Since pictures do not belong in the copy, please repeat every record below exactly without them.
####
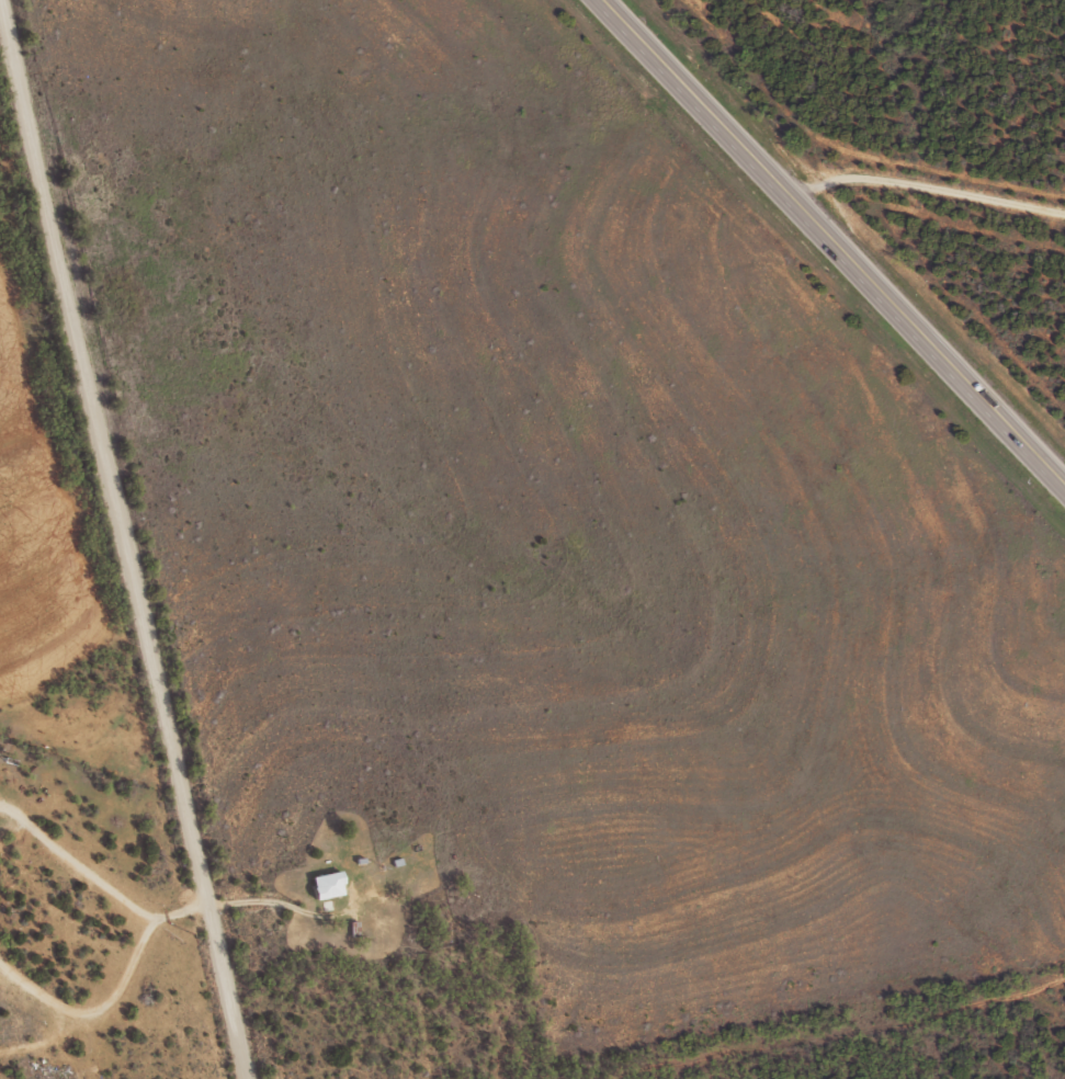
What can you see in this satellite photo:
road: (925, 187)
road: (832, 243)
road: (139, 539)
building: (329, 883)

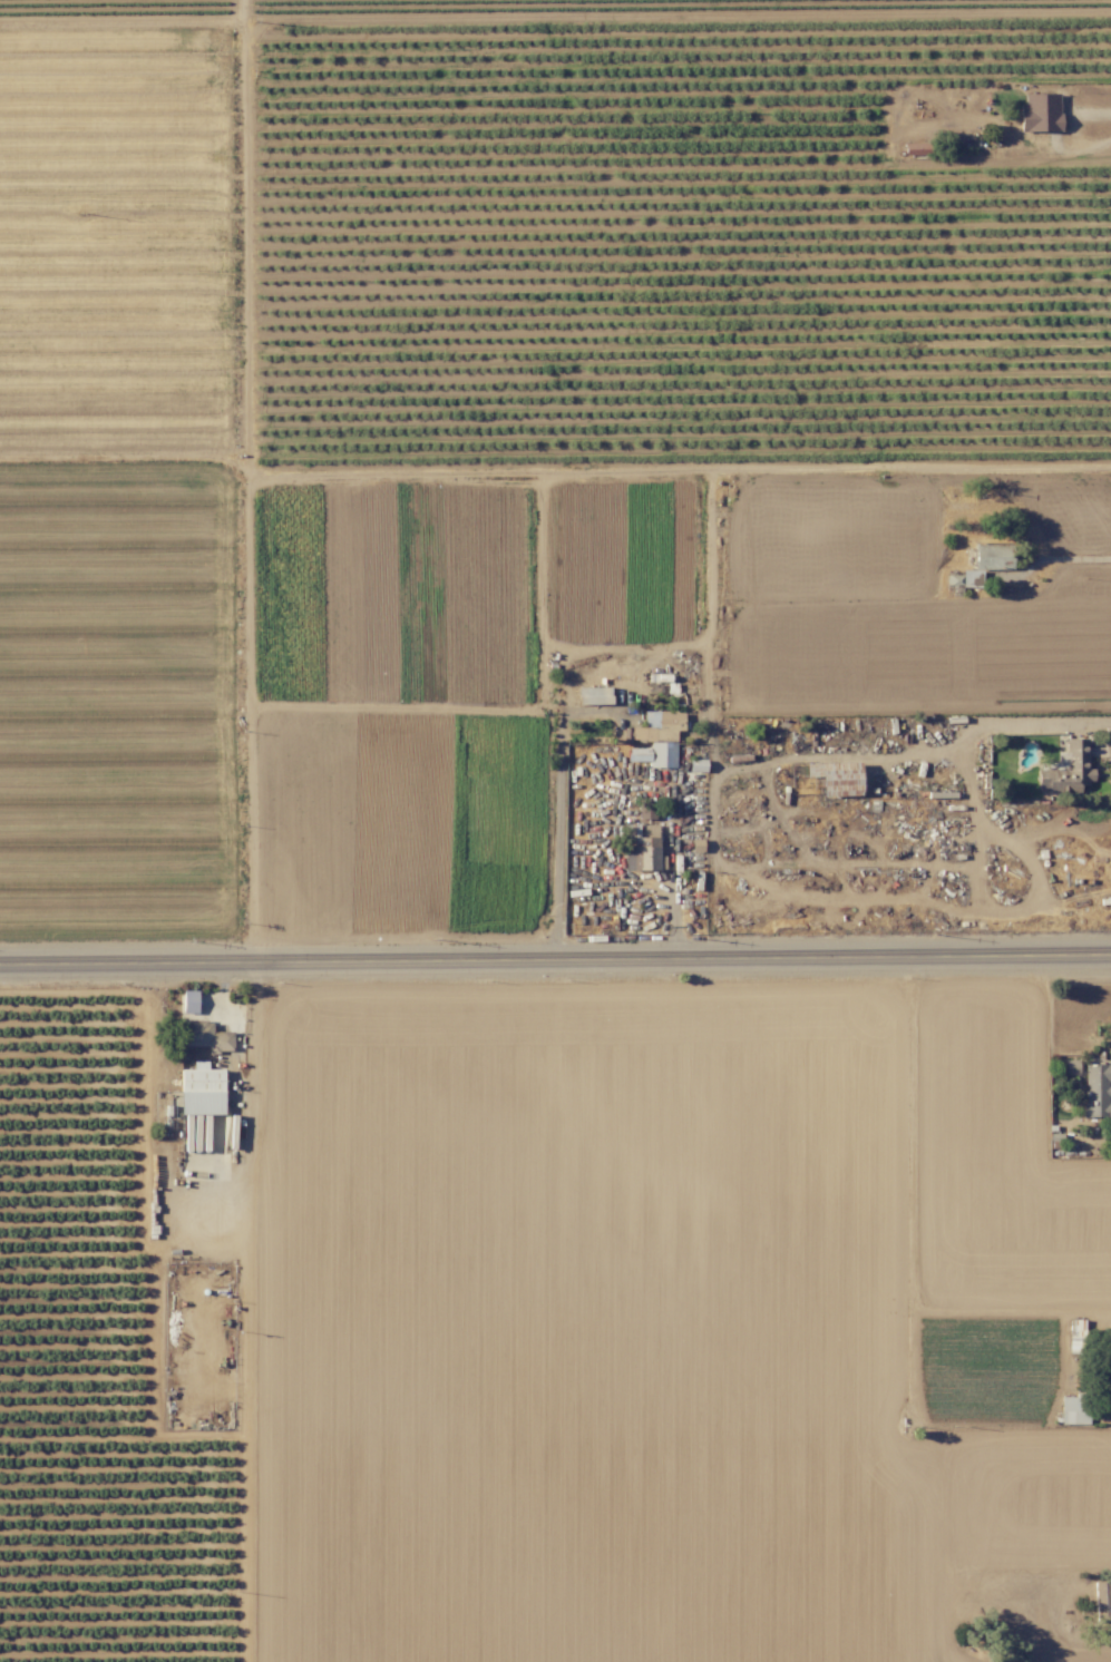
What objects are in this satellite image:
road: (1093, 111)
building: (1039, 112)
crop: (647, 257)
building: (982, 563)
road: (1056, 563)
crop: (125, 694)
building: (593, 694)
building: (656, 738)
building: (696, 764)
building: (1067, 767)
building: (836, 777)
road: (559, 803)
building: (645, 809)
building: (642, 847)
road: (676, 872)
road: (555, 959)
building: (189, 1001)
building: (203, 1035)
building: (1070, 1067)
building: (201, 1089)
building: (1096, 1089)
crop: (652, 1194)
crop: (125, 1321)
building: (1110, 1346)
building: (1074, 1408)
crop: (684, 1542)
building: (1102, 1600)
####
§ **SOLUTION**
What can you see in this satellite photo:
road: (925, 187)
road: (832, 243)
road: (139, 539)
building: (329, 883)

What objects are in this satellite image:
road: (1093, 111)
building: (1039, 112)
crop: (647, 257)
building: (982, 563)
road: (1056, 563)
crop: (125, 694)
building: (593, 694)
building: (656, 738)
building: (696, 764)
building: (1067, 767)
building: (836, 777)
road: (559, 803)
building: (645, 809)
building: (642, 847)
road: (676, 872)
road: (555, 959)
building: (189, 1001)
building: (203, 1035)
building: (1070, 1067)
building: (201, 1089)
building: (1096, 1089)
crop: (652, 1194)
crop: (125, 1321)
building: (1110, 1346)
building: (1074, 1408)
crop: (684, 1542)
building: (1102, 1600)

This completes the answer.